◆ Records for the task:

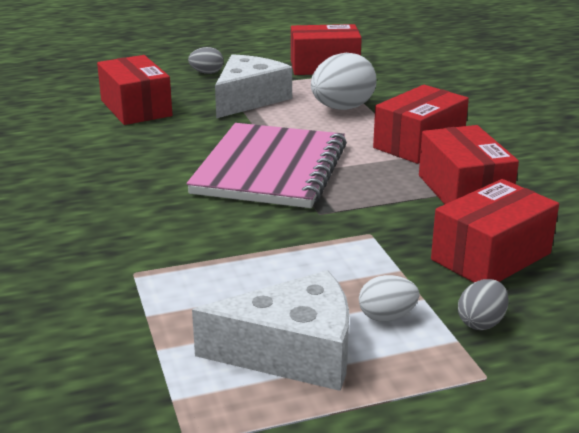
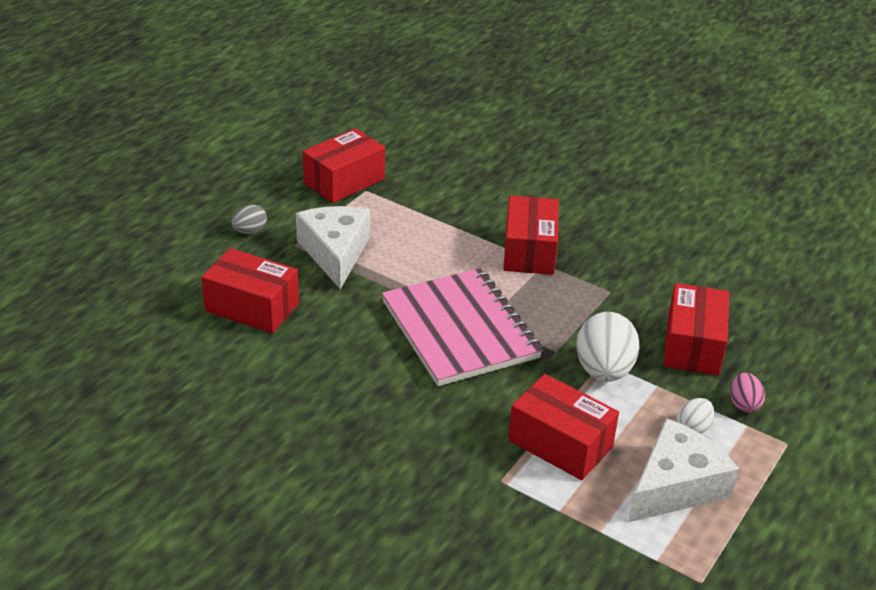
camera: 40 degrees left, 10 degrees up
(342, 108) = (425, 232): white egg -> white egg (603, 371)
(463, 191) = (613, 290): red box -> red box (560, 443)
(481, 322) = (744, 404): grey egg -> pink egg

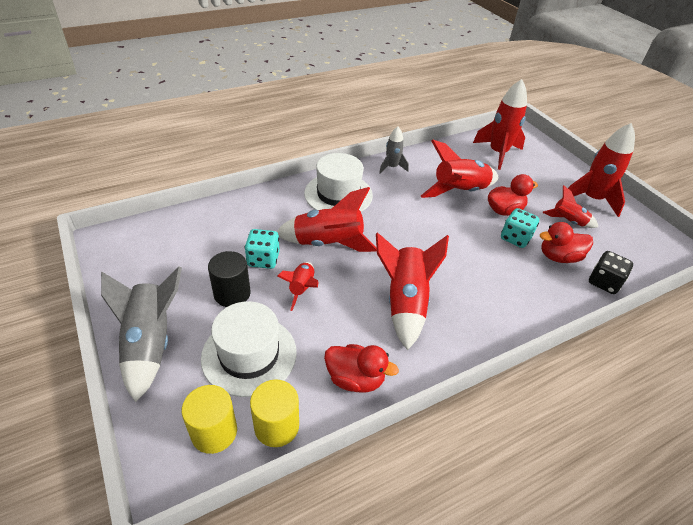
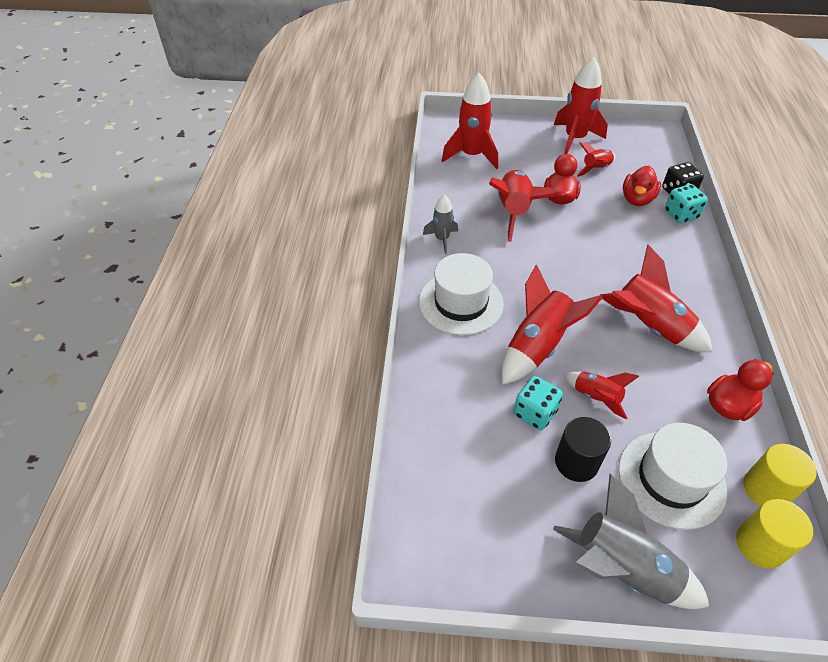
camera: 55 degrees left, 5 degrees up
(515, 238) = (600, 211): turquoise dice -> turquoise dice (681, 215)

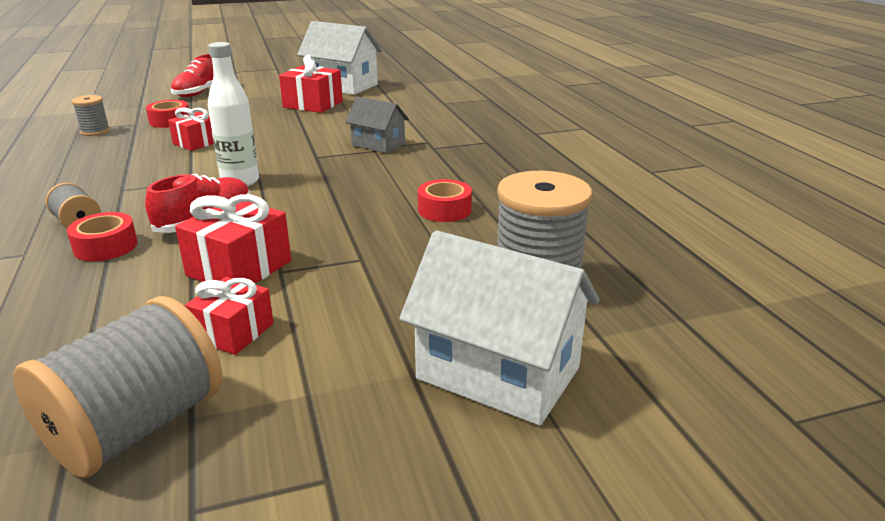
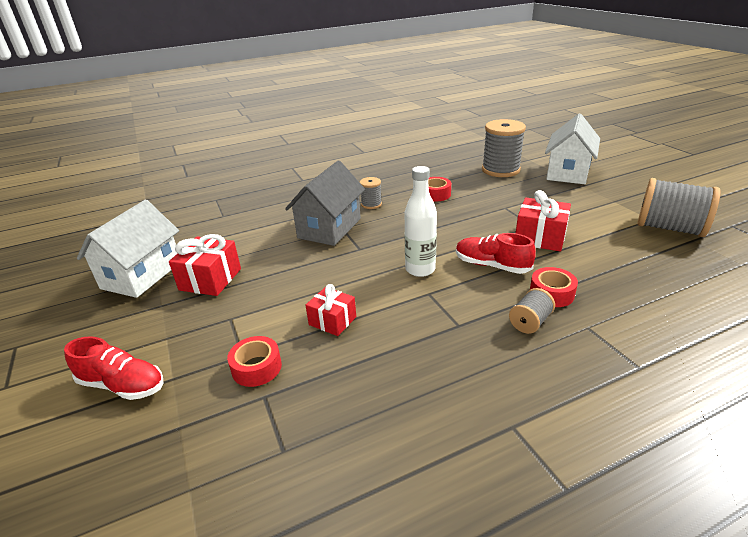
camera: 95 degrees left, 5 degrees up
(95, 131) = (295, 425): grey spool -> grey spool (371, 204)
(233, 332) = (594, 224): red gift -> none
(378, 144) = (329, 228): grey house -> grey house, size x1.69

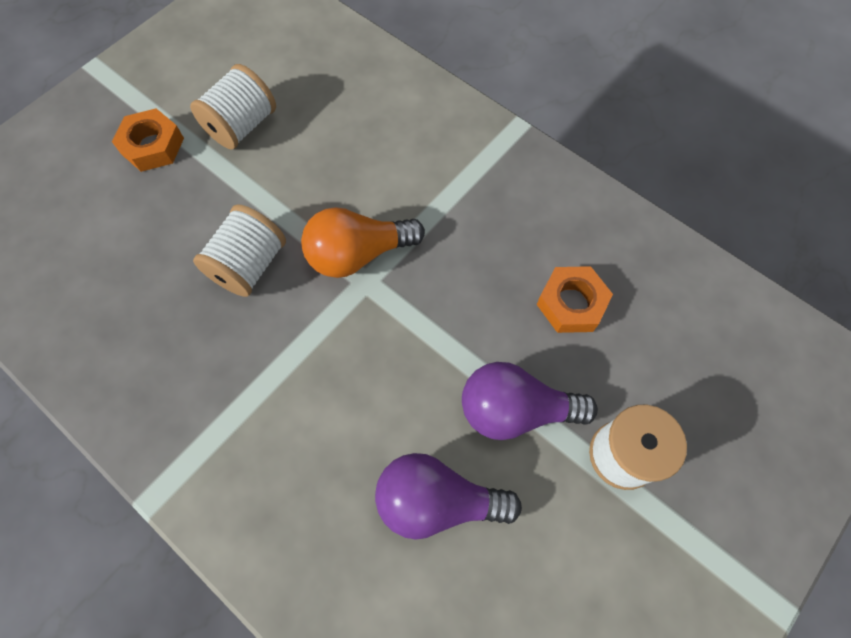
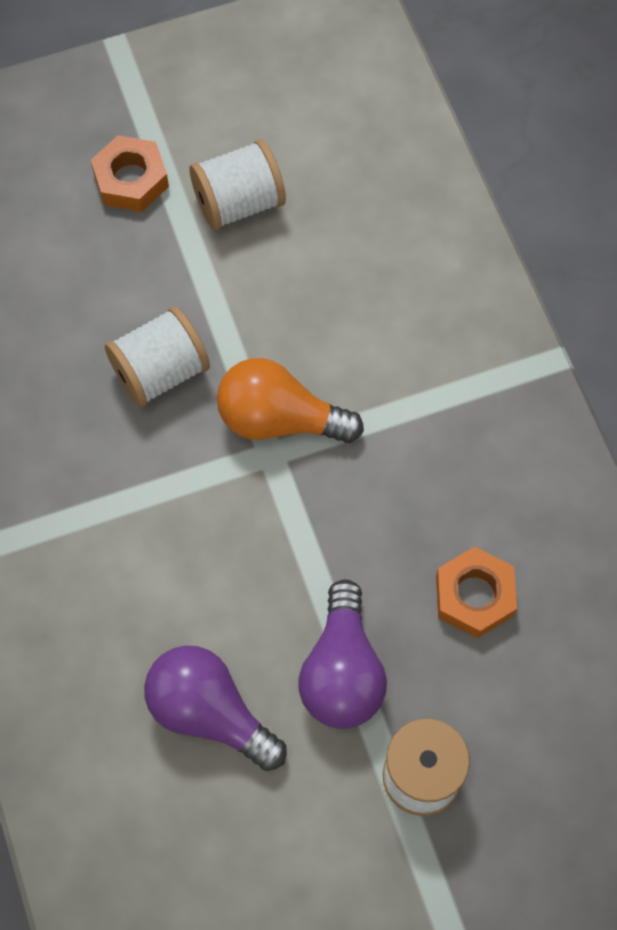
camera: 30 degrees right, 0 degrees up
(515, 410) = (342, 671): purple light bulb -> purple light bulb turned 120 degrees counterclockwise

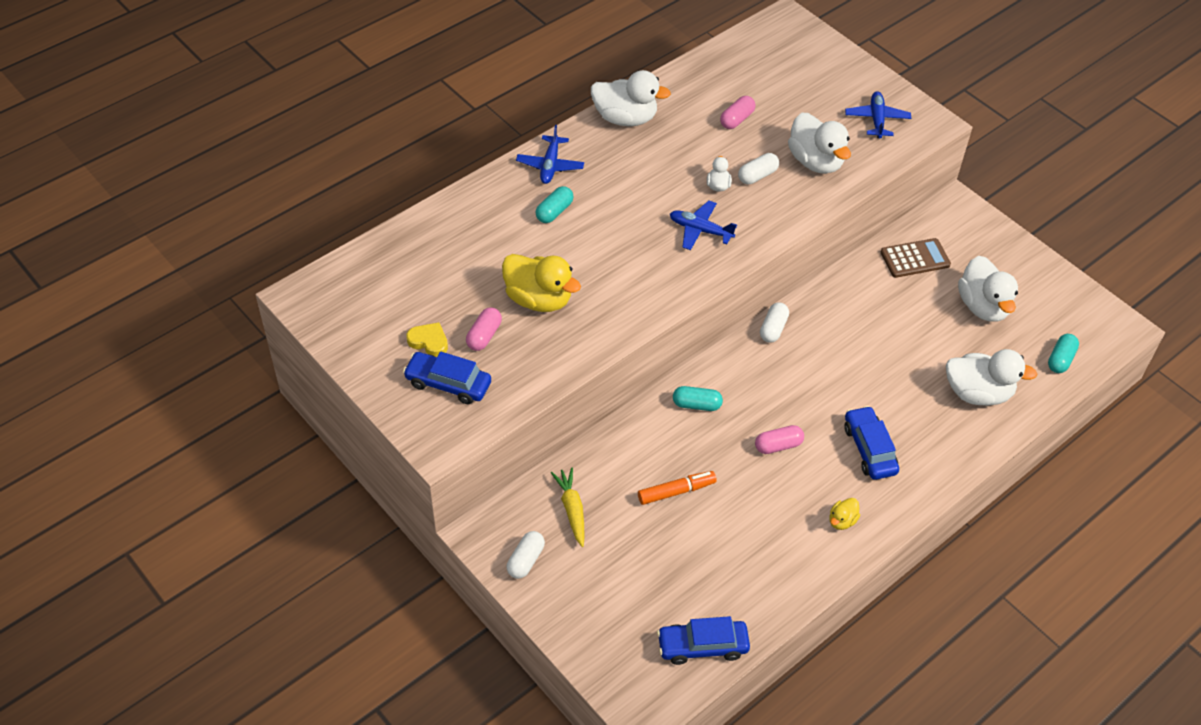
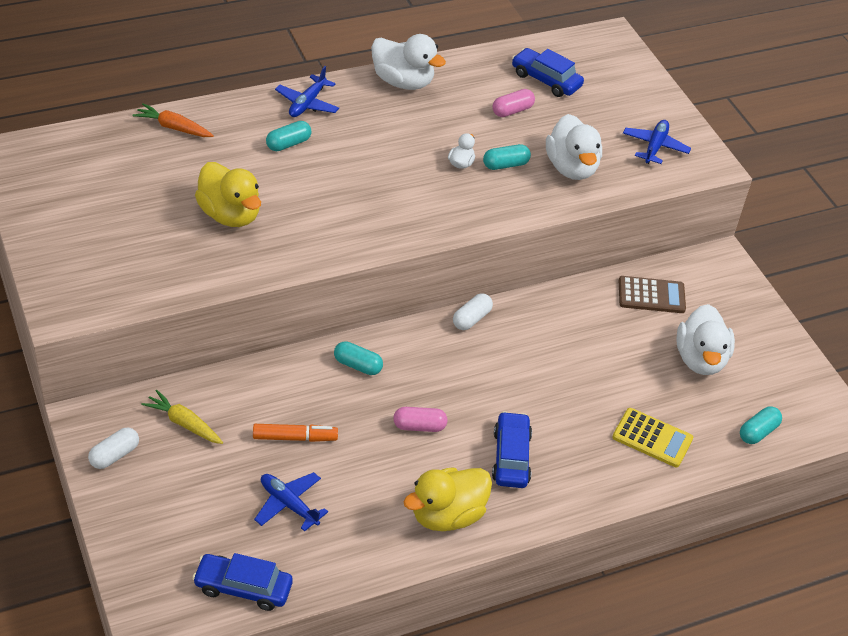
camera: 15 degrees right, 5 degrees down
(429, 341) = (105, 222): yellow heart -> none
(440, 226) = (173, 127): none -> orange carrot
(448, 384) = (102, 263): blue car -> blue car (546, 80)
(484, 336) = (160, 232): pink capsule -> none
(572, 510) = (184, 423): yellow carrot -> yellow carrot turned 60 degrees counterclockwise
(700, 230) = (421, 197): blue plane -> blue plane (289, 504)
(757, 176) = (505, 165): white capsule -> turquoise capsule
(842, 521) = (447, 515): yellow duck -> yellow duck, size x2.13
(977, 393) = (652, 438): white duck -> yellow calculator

◆ Description of the task:
Collect from the data above every line that includes "capsule".

◆ Answer below:
(484, 336) = (160, 232): pink capsule -> none
(757, 176) = (505, 165): white capsule -> turquoise capsule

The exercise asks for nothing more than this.